▶ [EXERCISE MATERIAL]
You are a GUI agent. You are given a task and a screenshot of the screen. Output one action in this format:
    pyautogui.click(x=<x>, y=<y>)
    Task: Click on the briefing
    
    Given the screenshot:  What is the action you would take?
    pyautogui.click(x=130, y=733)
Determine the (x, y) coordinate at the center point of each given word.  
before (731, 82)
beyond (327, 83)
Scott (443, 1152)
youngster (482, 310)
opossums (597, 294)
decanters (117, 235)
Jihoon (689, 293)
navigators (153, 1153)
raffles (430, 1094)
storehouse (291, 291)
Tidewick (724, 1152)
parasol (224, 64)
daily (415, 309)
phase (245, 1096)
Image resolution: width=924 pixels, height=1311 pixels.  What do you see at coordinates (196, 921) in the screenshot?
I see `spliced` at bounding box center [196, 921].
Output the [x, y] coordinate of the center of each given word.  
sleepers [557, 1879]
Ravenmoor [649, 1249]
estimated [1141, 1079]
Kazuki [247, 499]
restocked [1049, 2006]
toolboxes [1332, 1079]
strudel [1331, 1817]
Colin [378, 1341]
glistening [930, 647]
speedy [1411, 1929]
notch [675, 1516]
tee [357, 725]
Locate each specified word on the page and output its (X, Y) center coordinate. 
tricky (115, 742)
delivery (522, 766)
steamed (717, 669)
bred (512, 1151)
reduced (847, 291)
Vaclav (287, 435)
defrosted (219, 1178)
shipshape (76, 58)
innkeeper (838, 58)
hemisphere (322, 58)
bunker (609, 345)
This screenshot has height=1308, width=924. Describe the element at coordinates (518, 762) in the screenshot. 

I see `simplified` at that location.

▶ [DIRECTION]
Please rewrite the listing above, replacing every "each given word" with "each listed word" and leaving everything else unchanged.

▶ [WRITTEN REPLY]
You are a GUI agent. You are given a task and a screenshot of the screen. Output one action in this format:
    pyautogui.click(x=<x>, y=<y>)
    Task: Click on the briefing
    
    Given the screenshot:  What is the action you would take?
    pyautogui.click(x=130, y=733)
Determine the (x, y) coordinate at the center point of each listed word.  
before (731, 82)
beyond (327, 83)
Scott (443, 1152)
youngster (482, 310)
opossums (597, 294)
decanters (117, 235)
Jihoon (689, 293)
navigators (153, 1153)
raffles (430, 1094)
storehouse (291, 291)
Tidewick (724, 1152)
parasol (224, 64)
daily (415, 309)
phase (245, 1096)
Image resolution: width=924 pixels, height=1311 pixels.  What do you see at coordinates (196, 921) in the screenshot?
I see `spliced` at bounding box center [196, 921].
Output the [x, y] coordinate of the center of each listed word.  
sleepers [557, 1879]
Ravenmoor [649, 1249]
estimated [1141, 1079]
Kazuki [247, 499]
restocked [1049, 2006]
toolboxes [1332, 1079]
strudel [1331, 1817]
Colin [378, 1341]
glistening [930, 647]
speedy [1411, 1929]
notch [675, 1516]
tee [357, 725]
Locate each specified word on the page and output its (X, Y) center coordinate. 
tricky (115, 742)
delivery (522, 766)
steamed (717, 669)
bred (512, 1151)
reduced (847, 291)
Vaclav (287, 435)
defrosted (219, 1178)
shipshape (76, 58)
innkeeper (838, 58)
hemisphere (322, 58)
bunker (609, 345)
This screenshot has height=1308, width=924. Describe the element at coordinates (518, 762) in the screenshot. 

I see `simplified` at that location.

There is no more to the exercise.